• _WHAT YOU SHOULD DO_
In the material beneath, how many lines contain the word "none"? Give the count alone.

=== EXERCISE MATERIALS ===

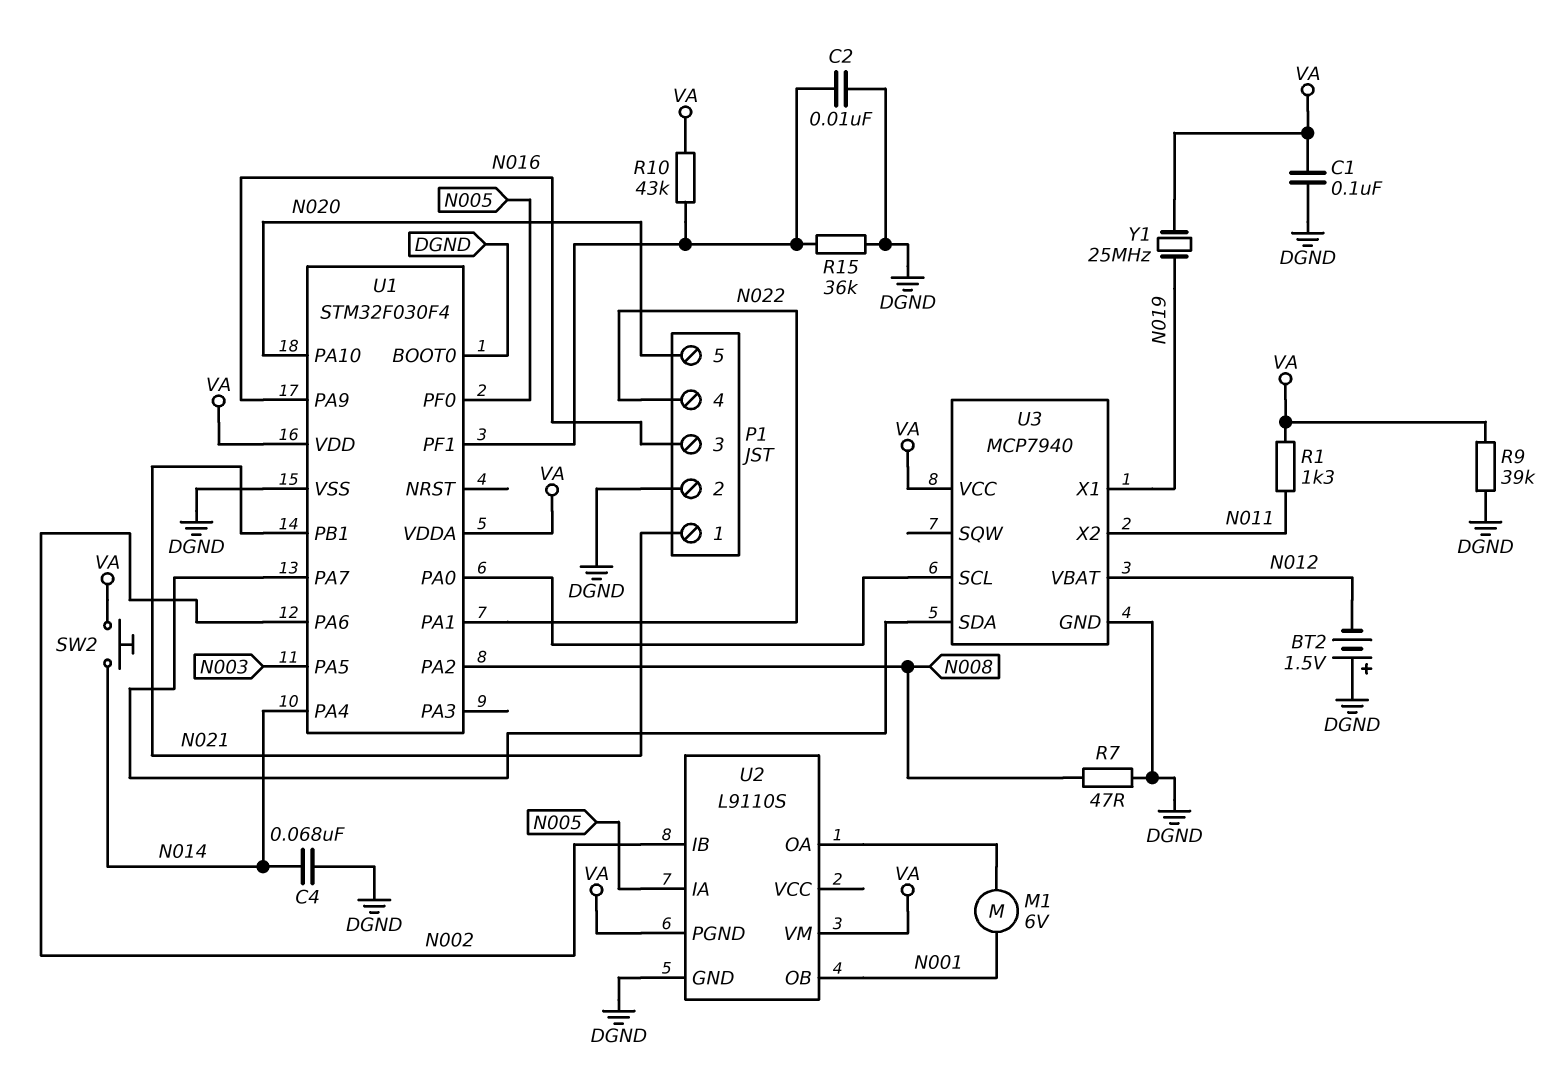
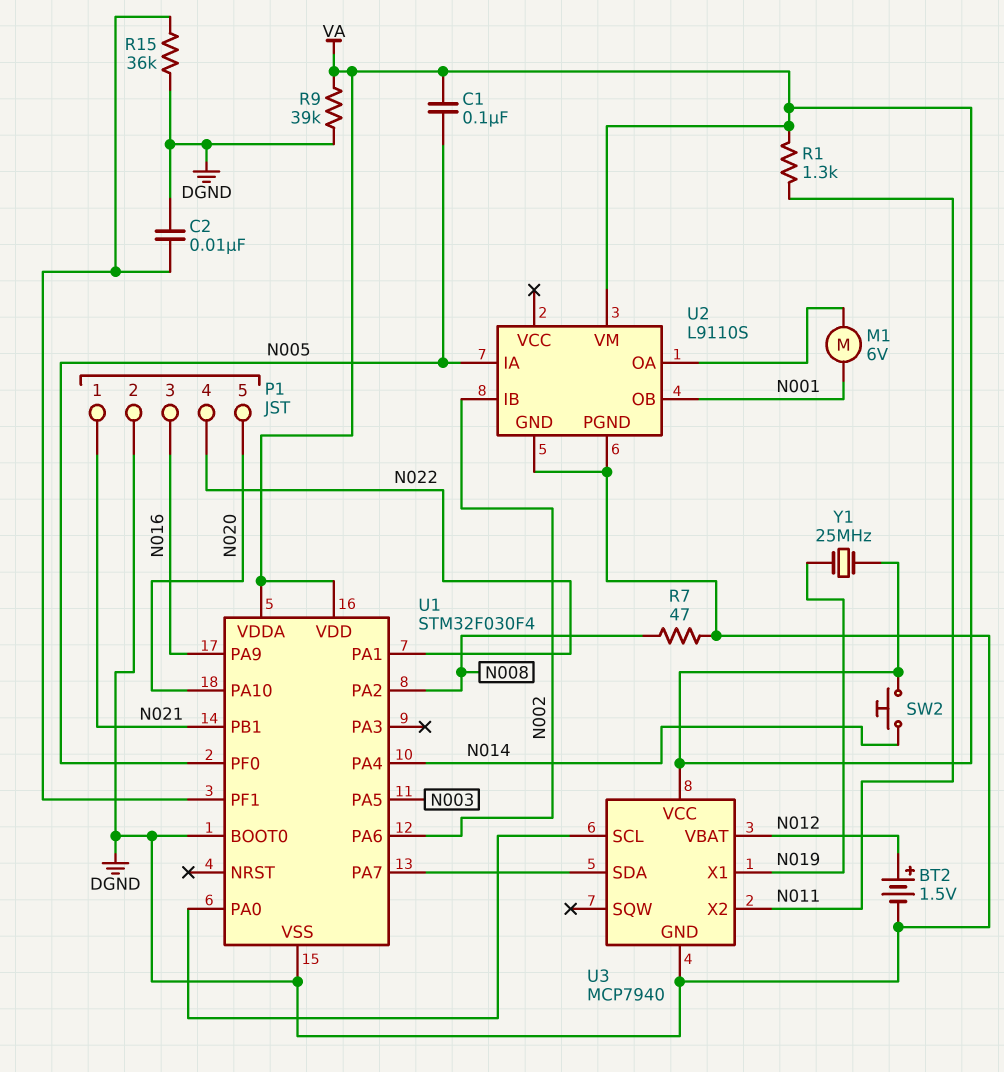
BT2: 1.5V (plus DGND, minus N012) -> 1.5V (plus N012, minus DGND)
C1: 100nF (DGND, VA) -> 100nF (N005, VA)
C4: 68nF (DGND, N014) -> none
R10: 43k (U1/PF1, VA) -> none
U2 pin PGND: VA -> DGND

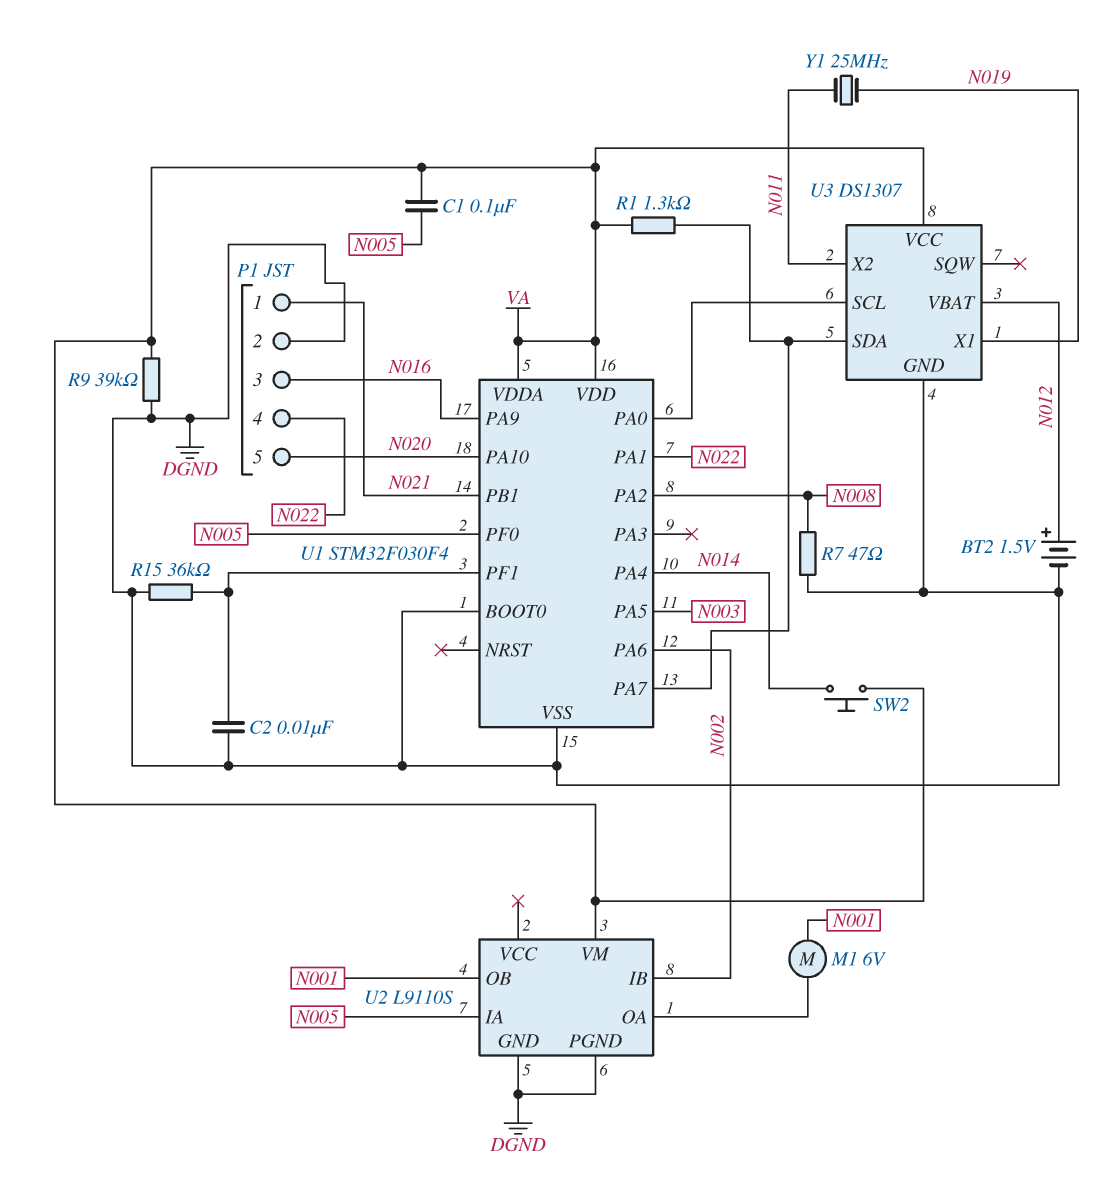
R1: 1.3k (N011, VA) -> 1.3k (U1/PA7, VA)
U3: MCP7940 -> DS1307
Y1: 25MHz (N019, VA) -> 25MHz (N011, N019)

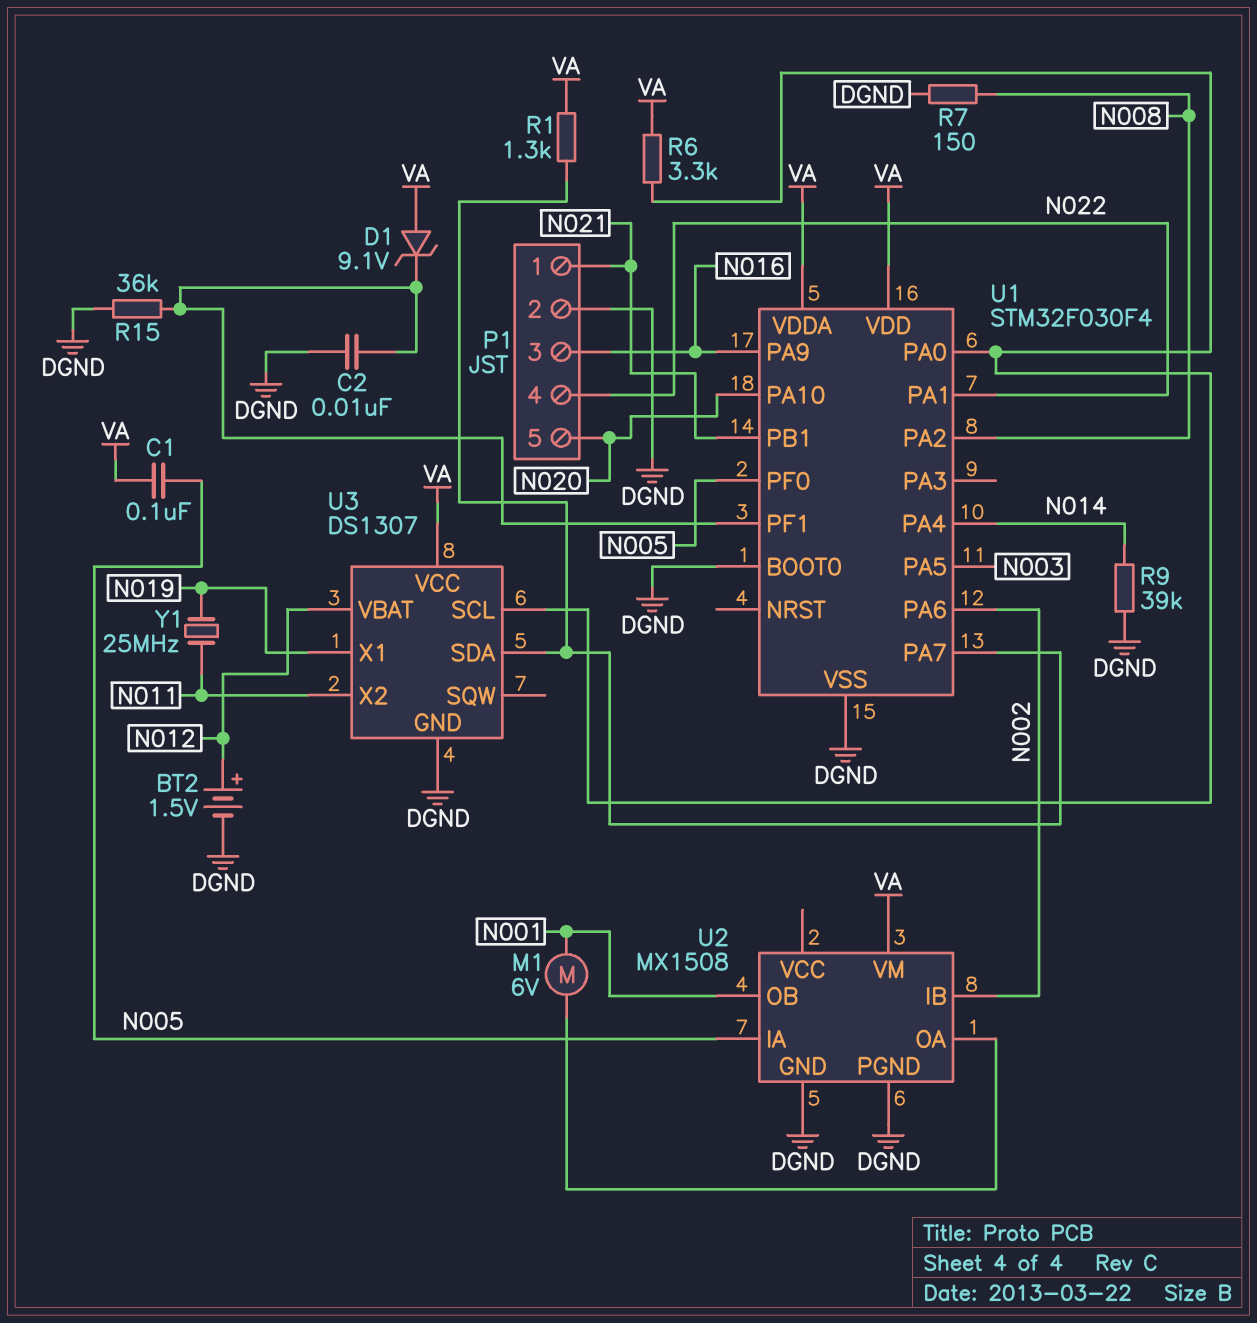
D1: none -> zener 9.1V (A VA, K U1/PF1)
R6: none -> 3.3k (U1/PA0, VA)
R7: 47 (DGND, N008) -> 150 (DGND, N008)
R9: 39k (DGND, VA) -> 39k (DGND, N014)
SW2: button (N014, VA) -> none
U2: L9110S -> MX1508

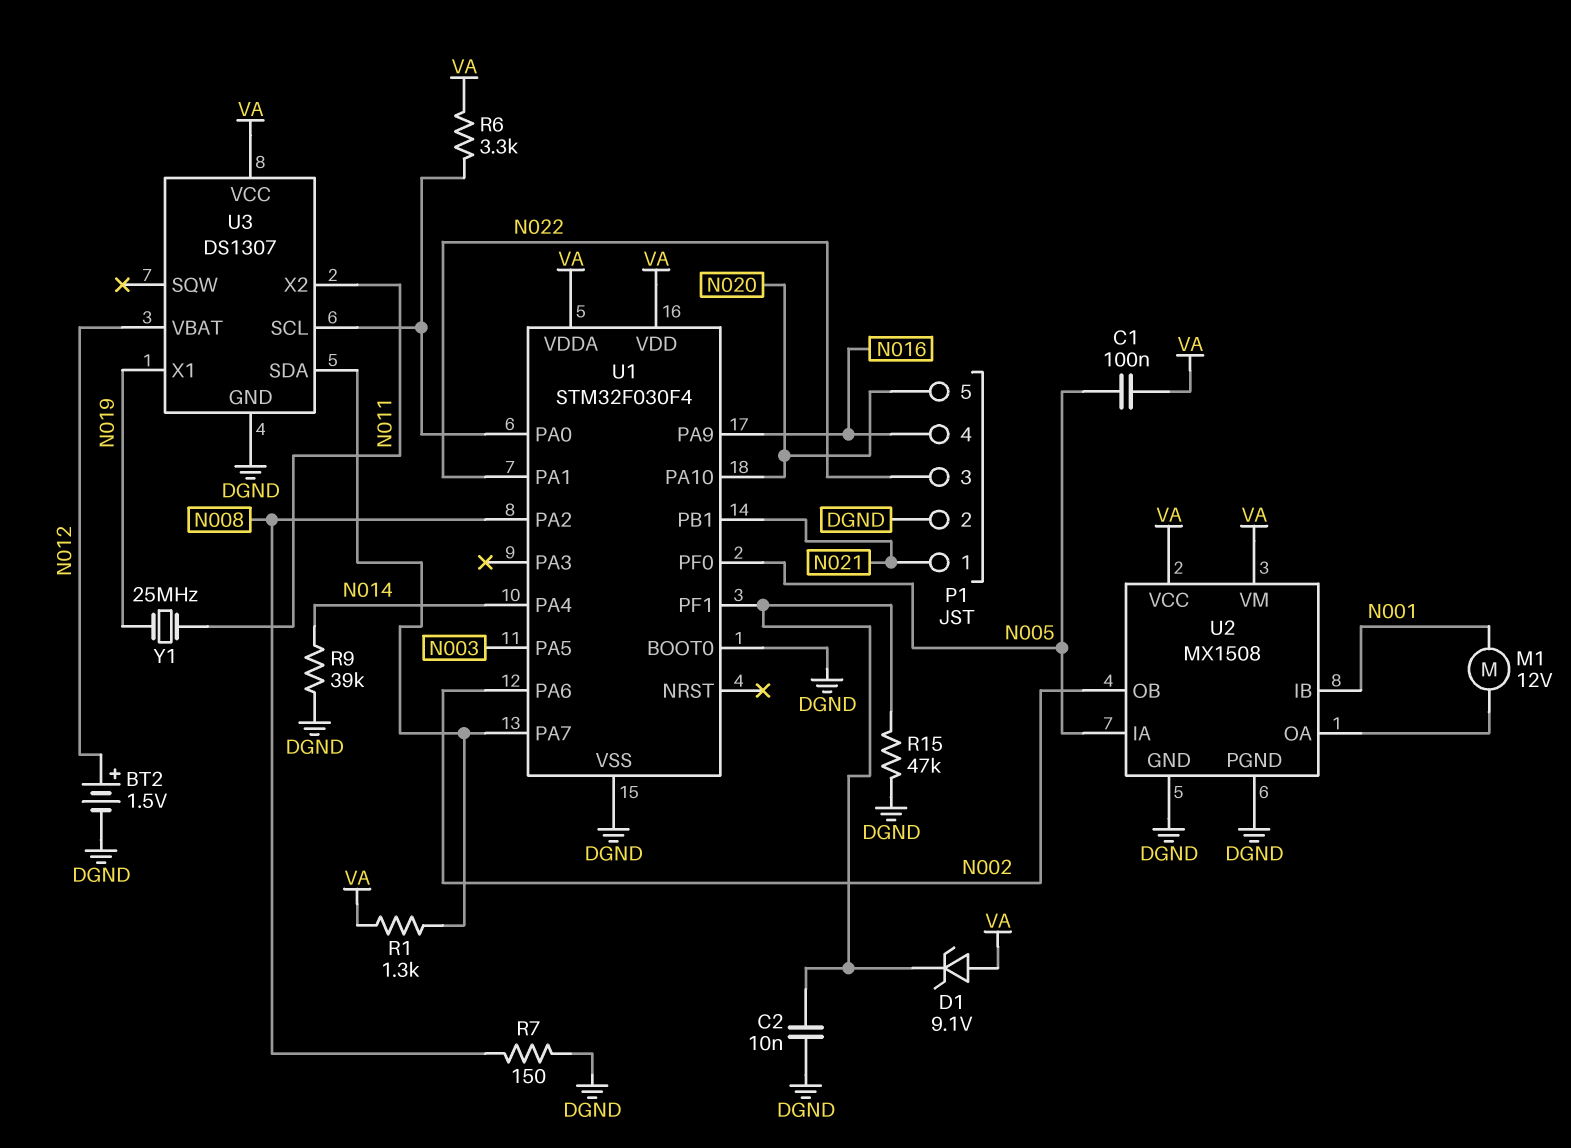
M1: motor 6V (N001, U2/OA) -> motor 12V (N001, U2/OA)
P1 pin 3: N016 -> N022
P1 pin 4: N022 -> N016
R15: 36k (DGND, U1/PF1) -> 47k (DGND, U1/PF1)
U2 pin IB: N002 -> N001
U2 pin OB: N001 -> N002
U2 pin VCC: none -> VA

===

• _SOLUTION_
6